The required result is each line of the entries below containing the string "resized".
Top of DATA SHOWN
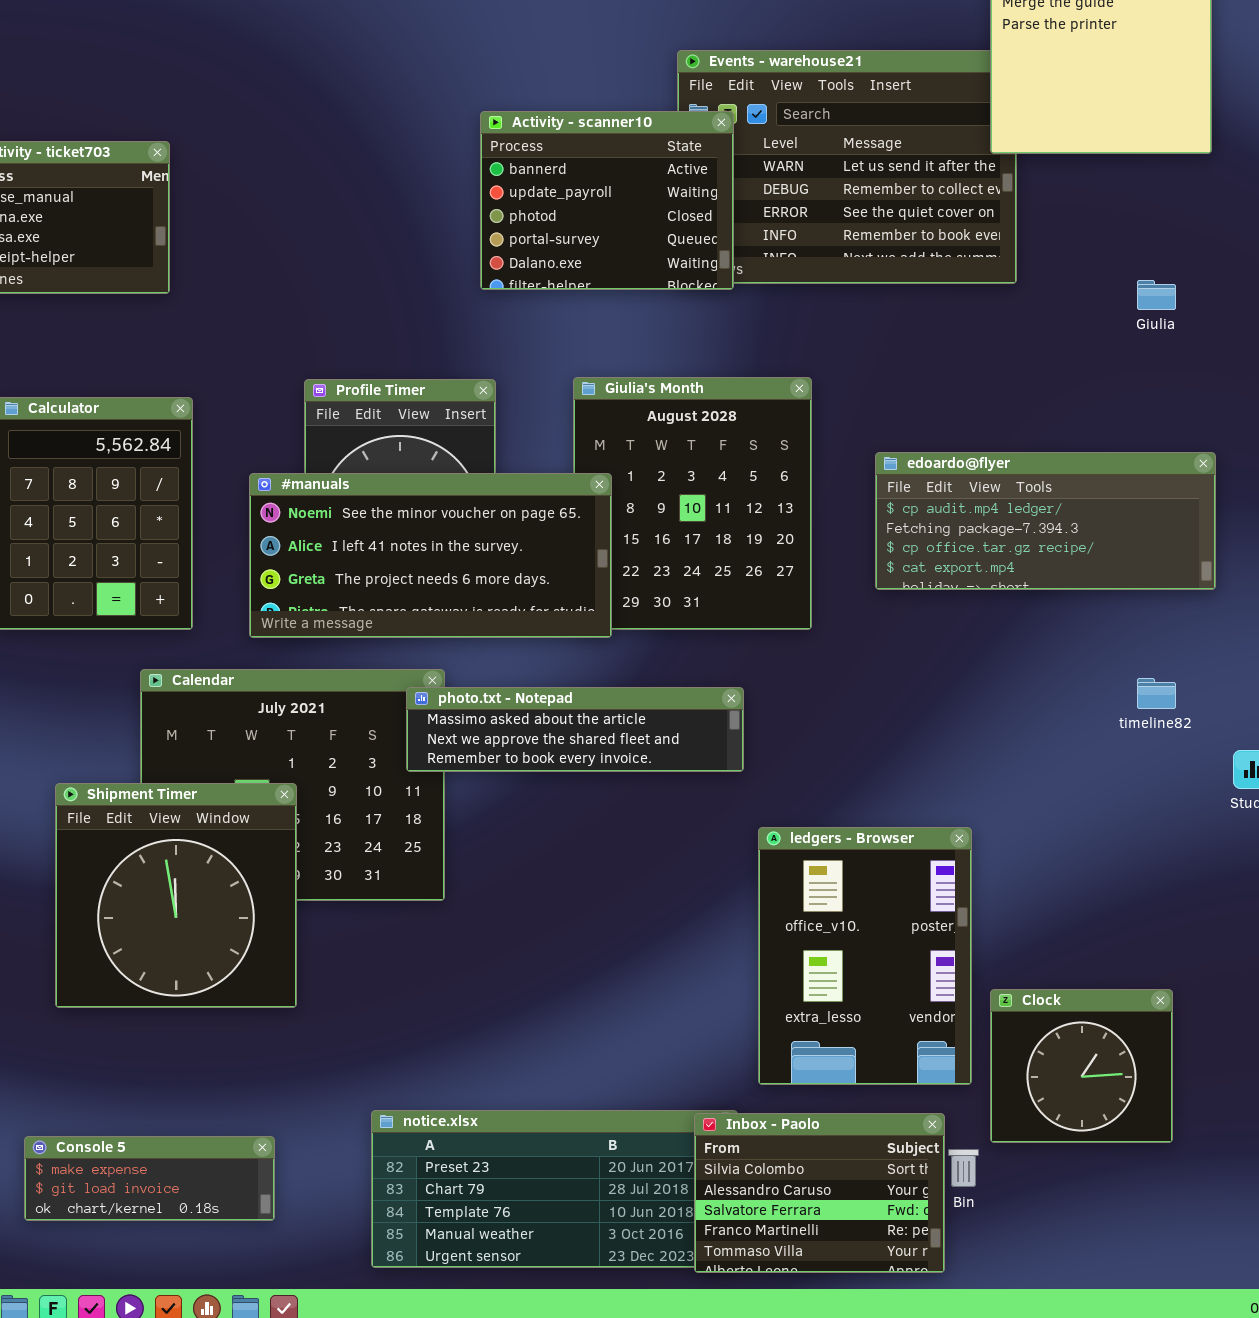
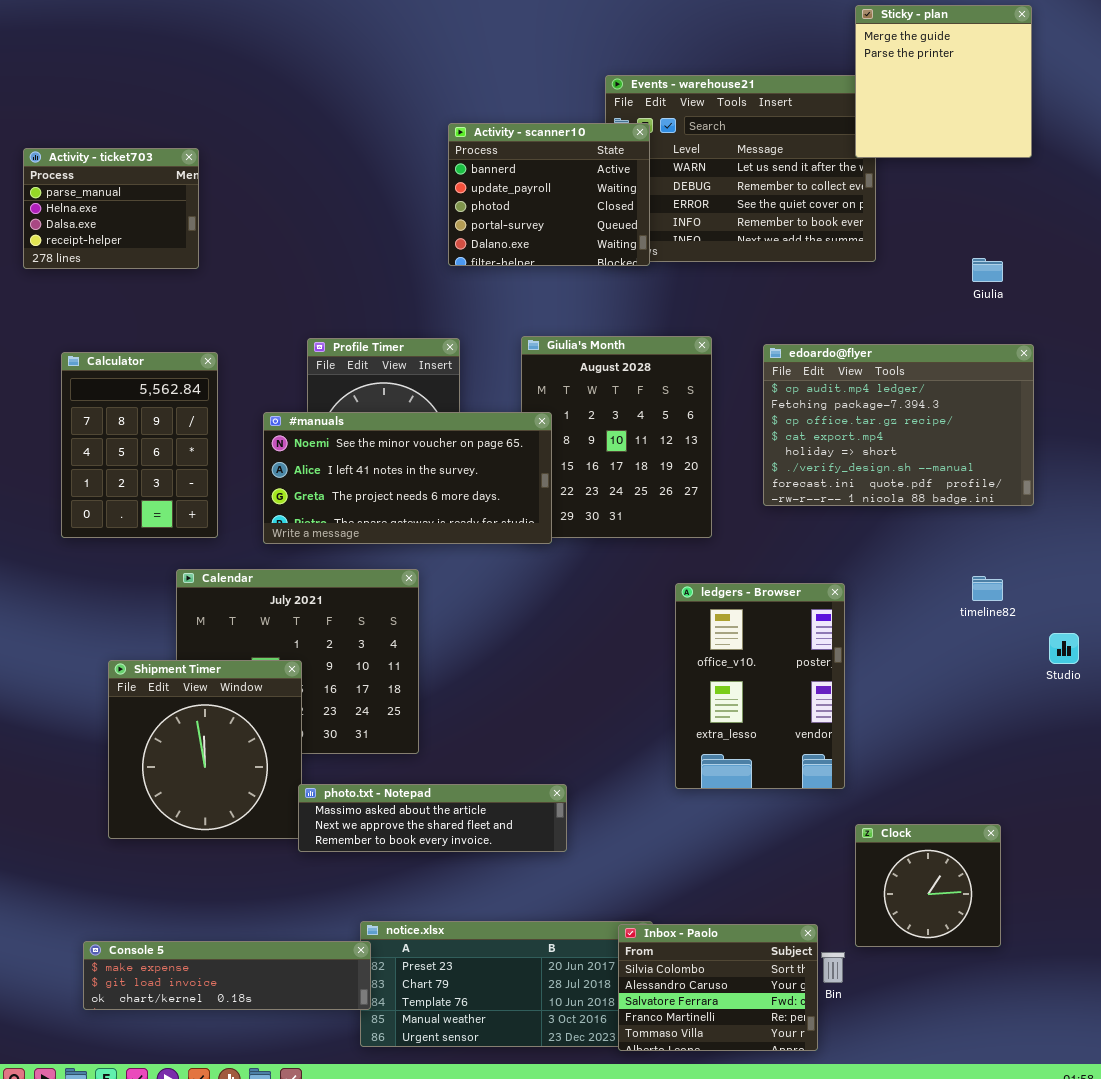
edoardo@flyer: [875,452,1216,590] -> [763,344,1034,506], resized
photo.txt - Notepad: [406,687,744,772] -> [298,784,567,852], moved
ledgers - Browser: [758,827,972,1085] -> [675,583,845,789], moved
Console 5: [24,1136,275,1221] -> [83,941,371,1010], resized

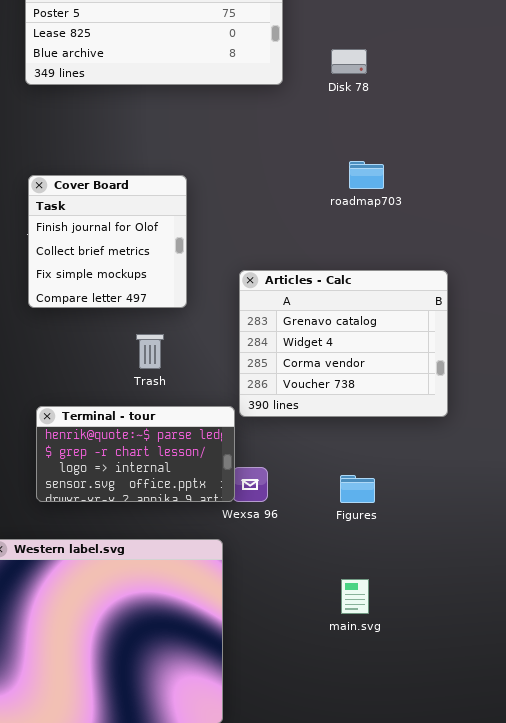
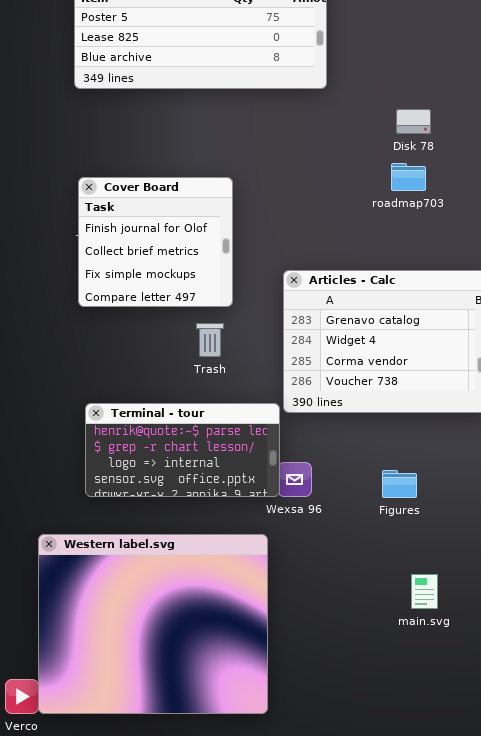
Disk 78: [331,49,367,74] -> [396,109,431,134], moved
Trash: [136,334,164,369] -> [196,323,224,357], moved
main.svg: [341,579,369,614] -> [411,574,438,609], moved

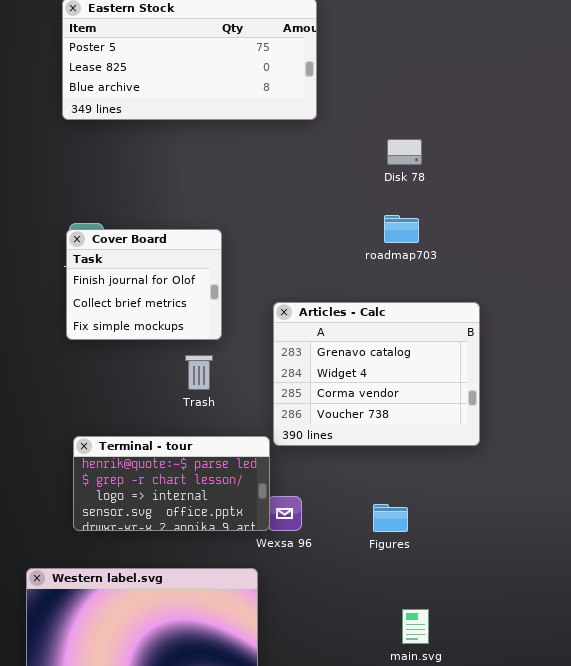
roadmap703: [391,163,426,191] -> [384,215,419,243], moved
Cover Board: [78,177,233,307] -> [66,229,222,340], resized

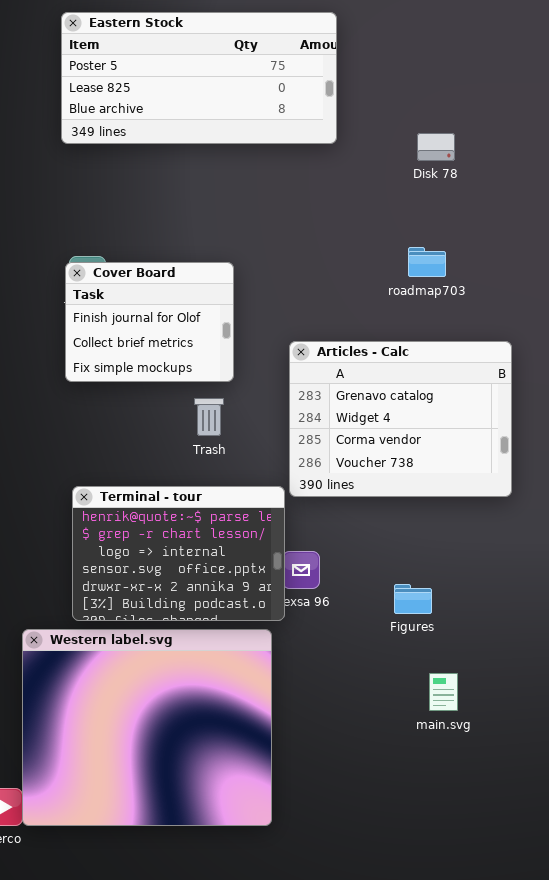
Disk 78: [387,139,422,165] -> [417,133,455,161], moved
Terminal - tour: [73,436,270,531] -> [72,486,285,621], resized
Figures: [373,504,408,532] -> [394,584,432,614], moved

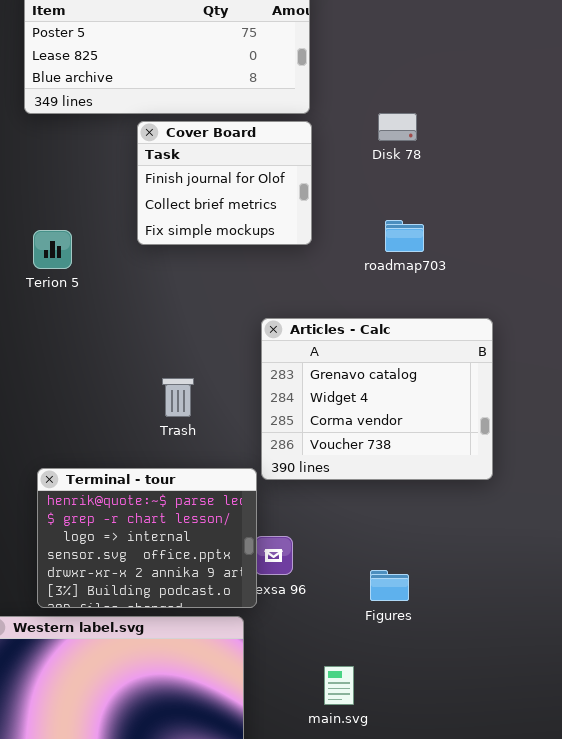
Disk 78: [417,133,455,161] -> [378,113,417,141], moved
Cover Board: [65,262,234,382] -> [137,121,312,245], moved
main.svg: [429,673,458,711] -> [324,666,354,705], moved

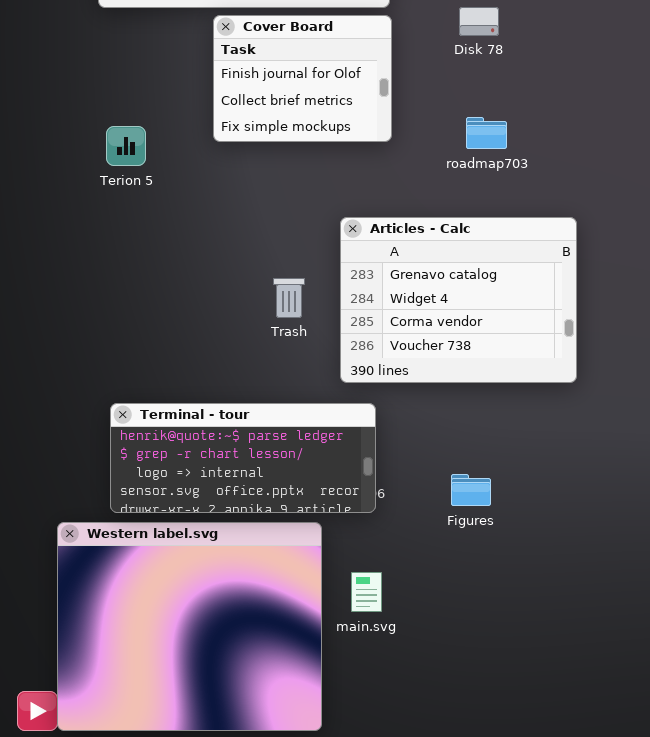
Trash: [162,378,194,417] -> [273,278,305,318], moved
Terminal - tour: [37,468,257,608] -> [110,403,376,513], resized
main.svg: [324,666,354,705] -> [351,572,382,612], moved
Bottom of DATA SHOWN
- [WRITTEN SOLUTION]
edoardo@flyer: [875,452,1216,590] -> [763,344,1034,506], resized
Console 5: [24,1136,275,1221] -> [83,941,371,1010], resized
Cover Board: [78,177,233,307] -> [66,229,222,340], resized
Terminal - tour: [73,436,270,531] -> [72,486,285,621], resized
Terminal - tour: [37,468,257,608] -> [110,403,376,513], resized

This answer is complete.